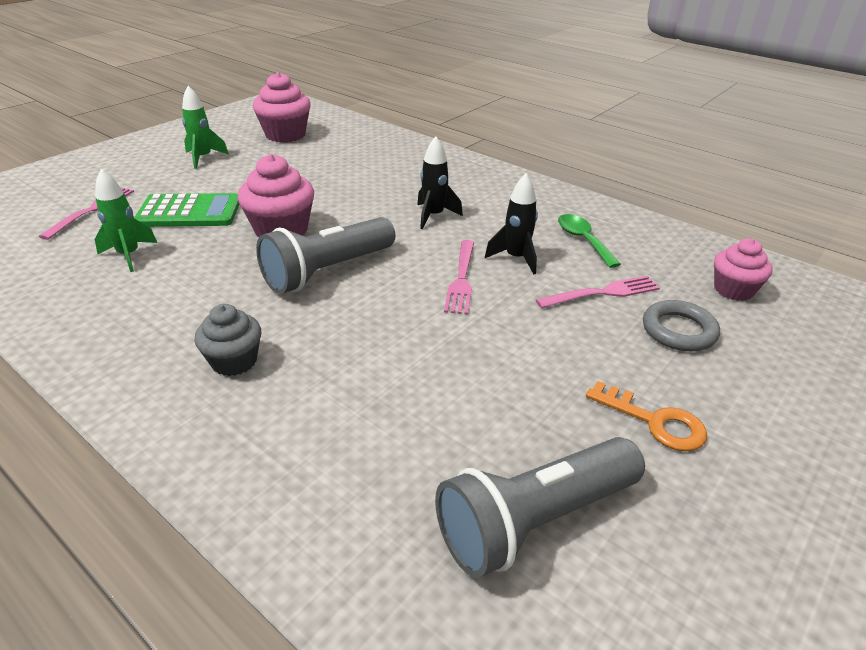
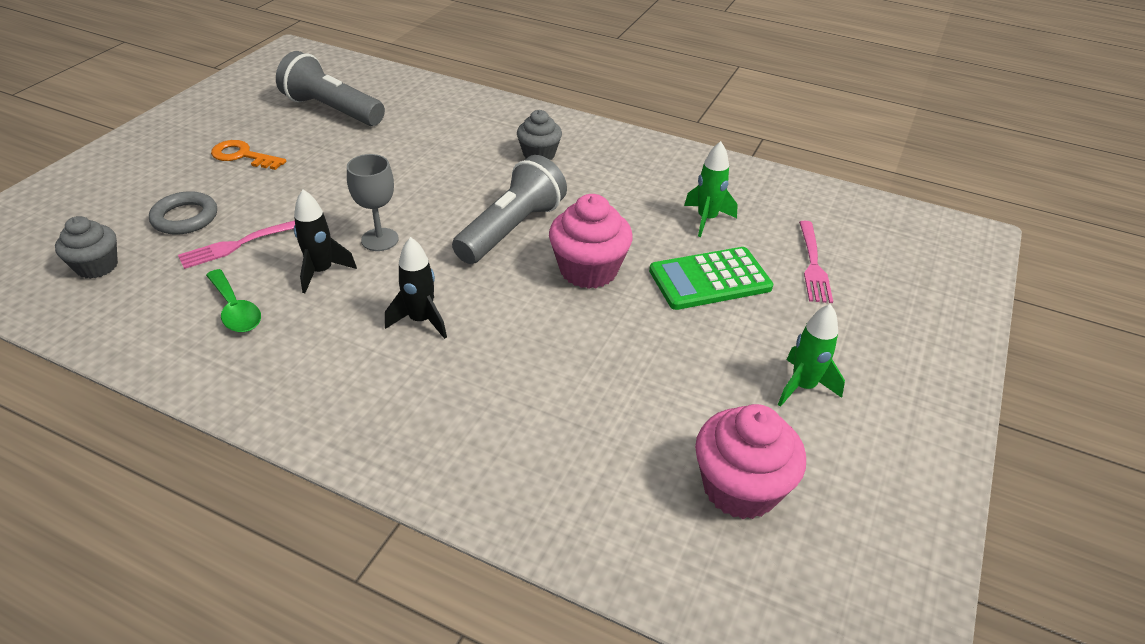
camera: 165 degrees right, 5 degrees up
(461, 279) = (380, 239): pink fork -> grey goblet
(534, 520) = (332, 110): grey flashlight -> grey flashlight turned 105 degrees counterclockwise
(733, 290) = (97, 266): pink cupcake -> grey cupcake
========================================
▶ _WHAT YOU NEED TO DO_:
Would you please give the material above again, unchanged but without pictures?

▶ _WORKED SOLUTION_:
camera: 165 degrees right, 5 degrees up
(461, 279) = (380, 239): pink fork -> grey goblet
(534, 520) = (332, 110): grey flashlight -> grey flashlight turned 105 degrees counterclockwise
(733, 290) = (97, 266): pink cupcake -> grey cupcake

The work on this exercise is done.